=== Requirement ===
A word-for-word copy of all entries is required, without images.

◇ ◇ ◇

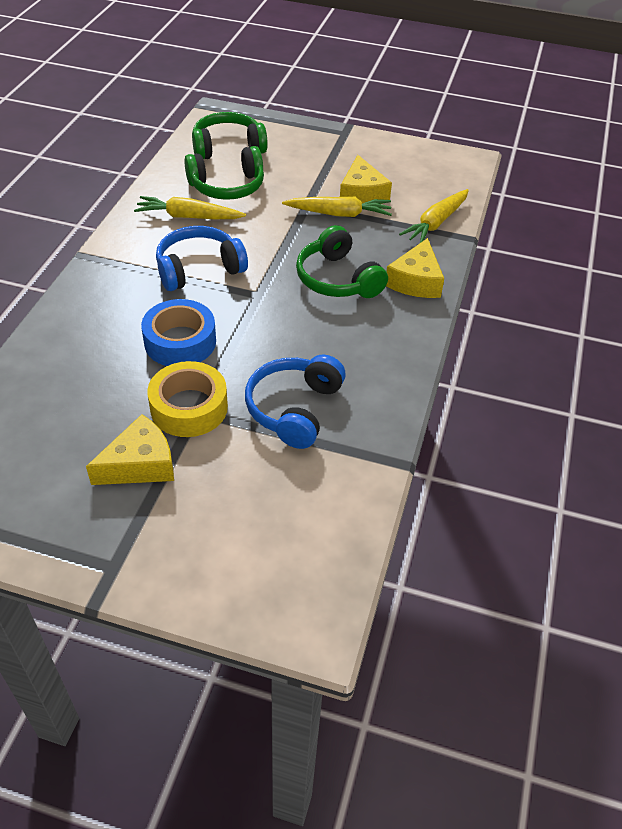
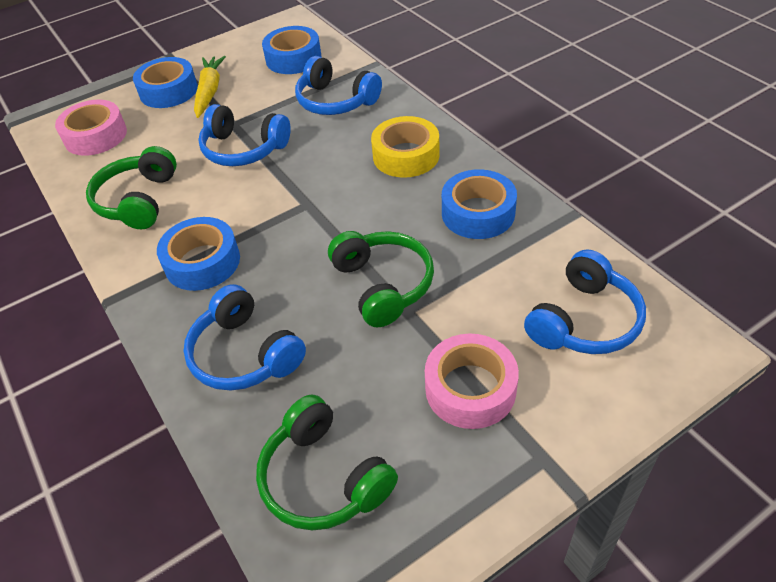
blue headphones: 2 -> 4
blue tape: 1 -> 4
pink tape: 0 -> 2
yellow carrot: 3 -> 1
yellow cheese: 3 -> 0

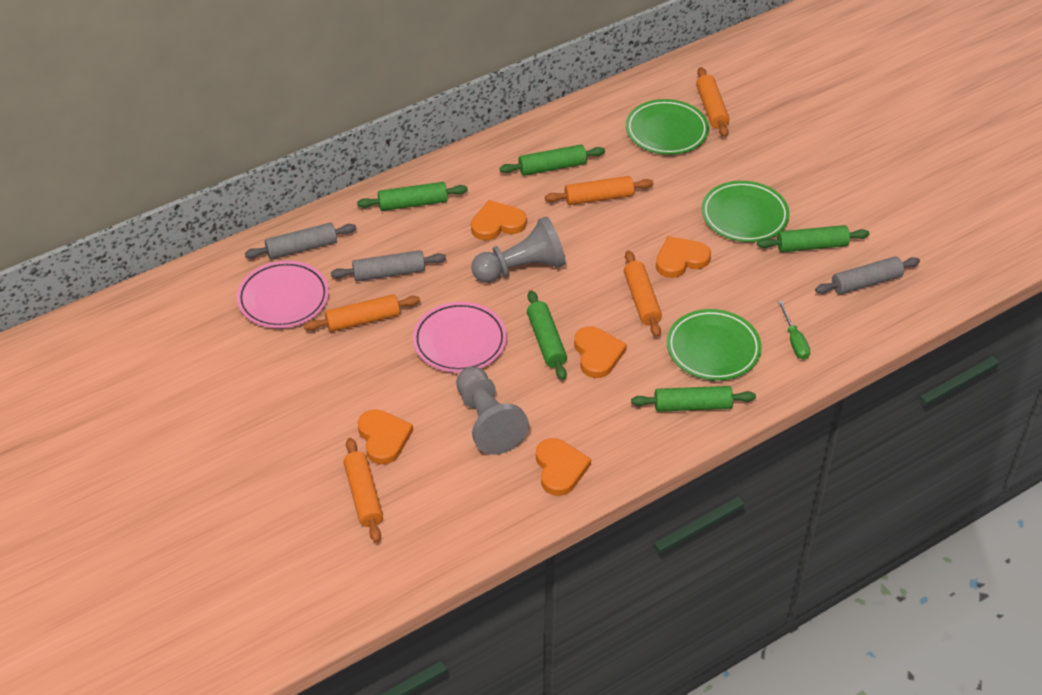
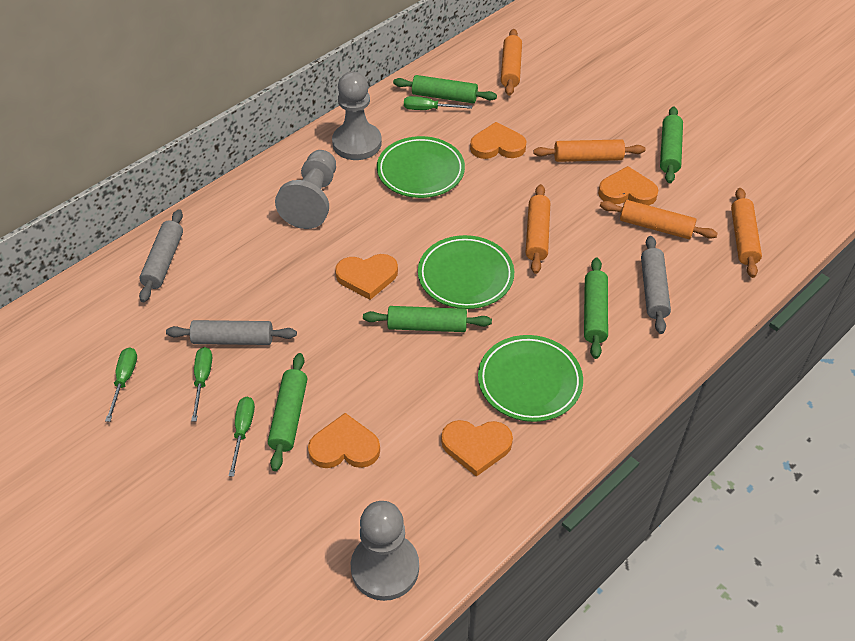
green screwdriver: 1 -> 4
grey pawn: 2 -> 3
pink plate: 2 -> 0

◇ ◇ ◇

=== Exercise solution ===
blue headphones: 2 -> 4
blue tape: 1 -> 4
pink tape: 0 -> 2
yellow carrot: 3 -> 1
yellow cheese: 3 -> 0

green screwdriver: 1 -> 4
grey pawn: 2 -> 3
pink plate: 2 -> 0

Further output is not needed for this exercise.